What you have to do - The entries are to be reproduced verbatim, and their pictures left out.

Record set -
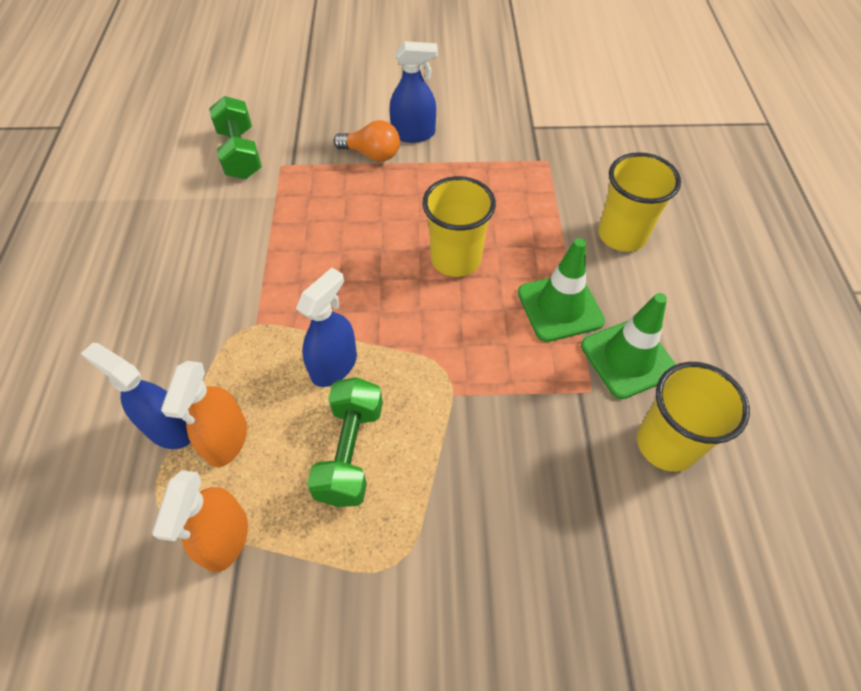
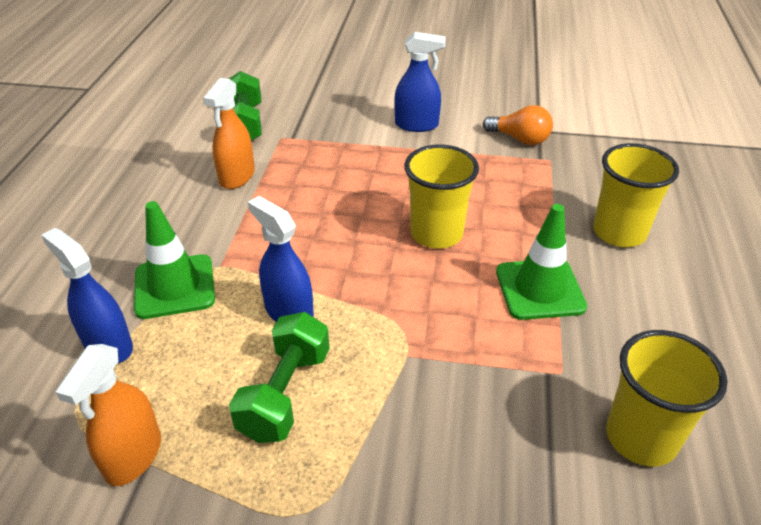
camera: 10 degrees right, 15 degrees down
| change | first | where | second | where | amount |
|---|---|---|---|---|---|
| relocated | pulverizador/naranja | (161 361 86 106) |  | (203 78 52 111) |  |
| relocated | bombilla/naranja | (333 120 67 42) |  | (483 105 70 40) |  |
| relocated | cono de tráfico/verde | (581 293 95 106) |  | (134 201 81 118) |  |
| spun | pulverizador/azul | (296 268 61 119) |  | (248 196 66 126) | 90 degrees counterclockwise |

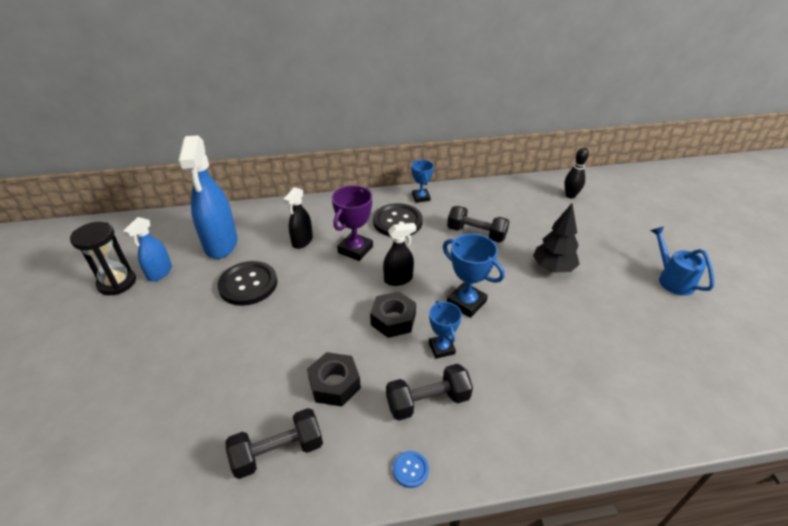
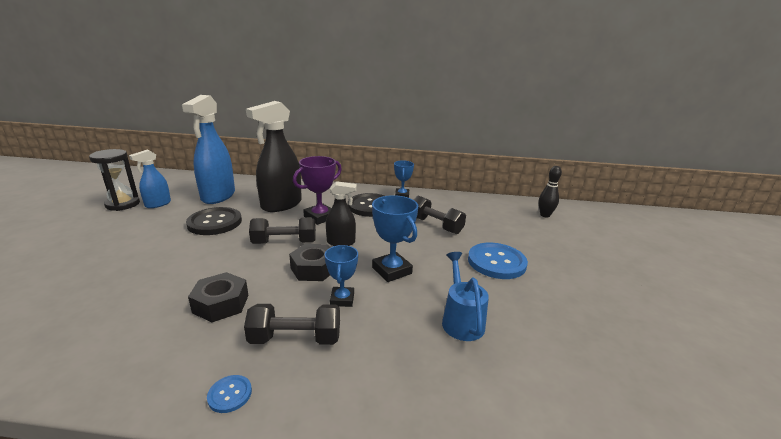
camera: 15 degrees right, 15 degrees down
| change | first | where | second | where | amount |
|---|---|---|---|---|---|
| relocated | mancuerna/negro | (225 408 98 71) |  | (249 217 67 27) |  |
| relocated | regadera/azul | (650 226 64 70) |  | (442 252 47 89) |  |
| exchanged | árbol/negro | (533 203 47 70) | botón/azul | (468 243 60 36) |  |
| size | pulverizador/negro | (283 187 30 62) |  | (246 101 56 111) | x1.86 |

Completed task -
camera: 10 degrees right, 15 degrees down
| change | first | where | second | where | amount |
|---|---|---|---|---|---|
| relocated | pulverizador/naranja | (161 361 86 106) |  | (203 78 52 111) |  |
| relocated | bombilla/naranja | (333 120 67 42) |  | (483 105 70 40) |  |
| relocated | cono de tráfico/verde | (581 293 95 106) |  | (134 201 81 118) |  |
| spun | pulverizador/azul | (296 268 61 119) |  | (248 196 66 126) | 90 degrees counterclockwise |

camera: 15 degrees right, 15 degrees down
| change | first | where | second | where | amount |
|---|---|---|---|---|---|
| relocated | mancuerna/negro | (225 408 98 71) |  | (249 217 67 27) |  |
| relocated | regadera/azul | (650 226 64 70) |  | (442 252 47 89) |  |
| exchanged | árbol/negro | (533 203 47 70) | botón/azul | (468 243 60 36) |  |
| size | pulverizador/negro | (283 187 30 62) |  | (246 101 56 111) | x1.86 |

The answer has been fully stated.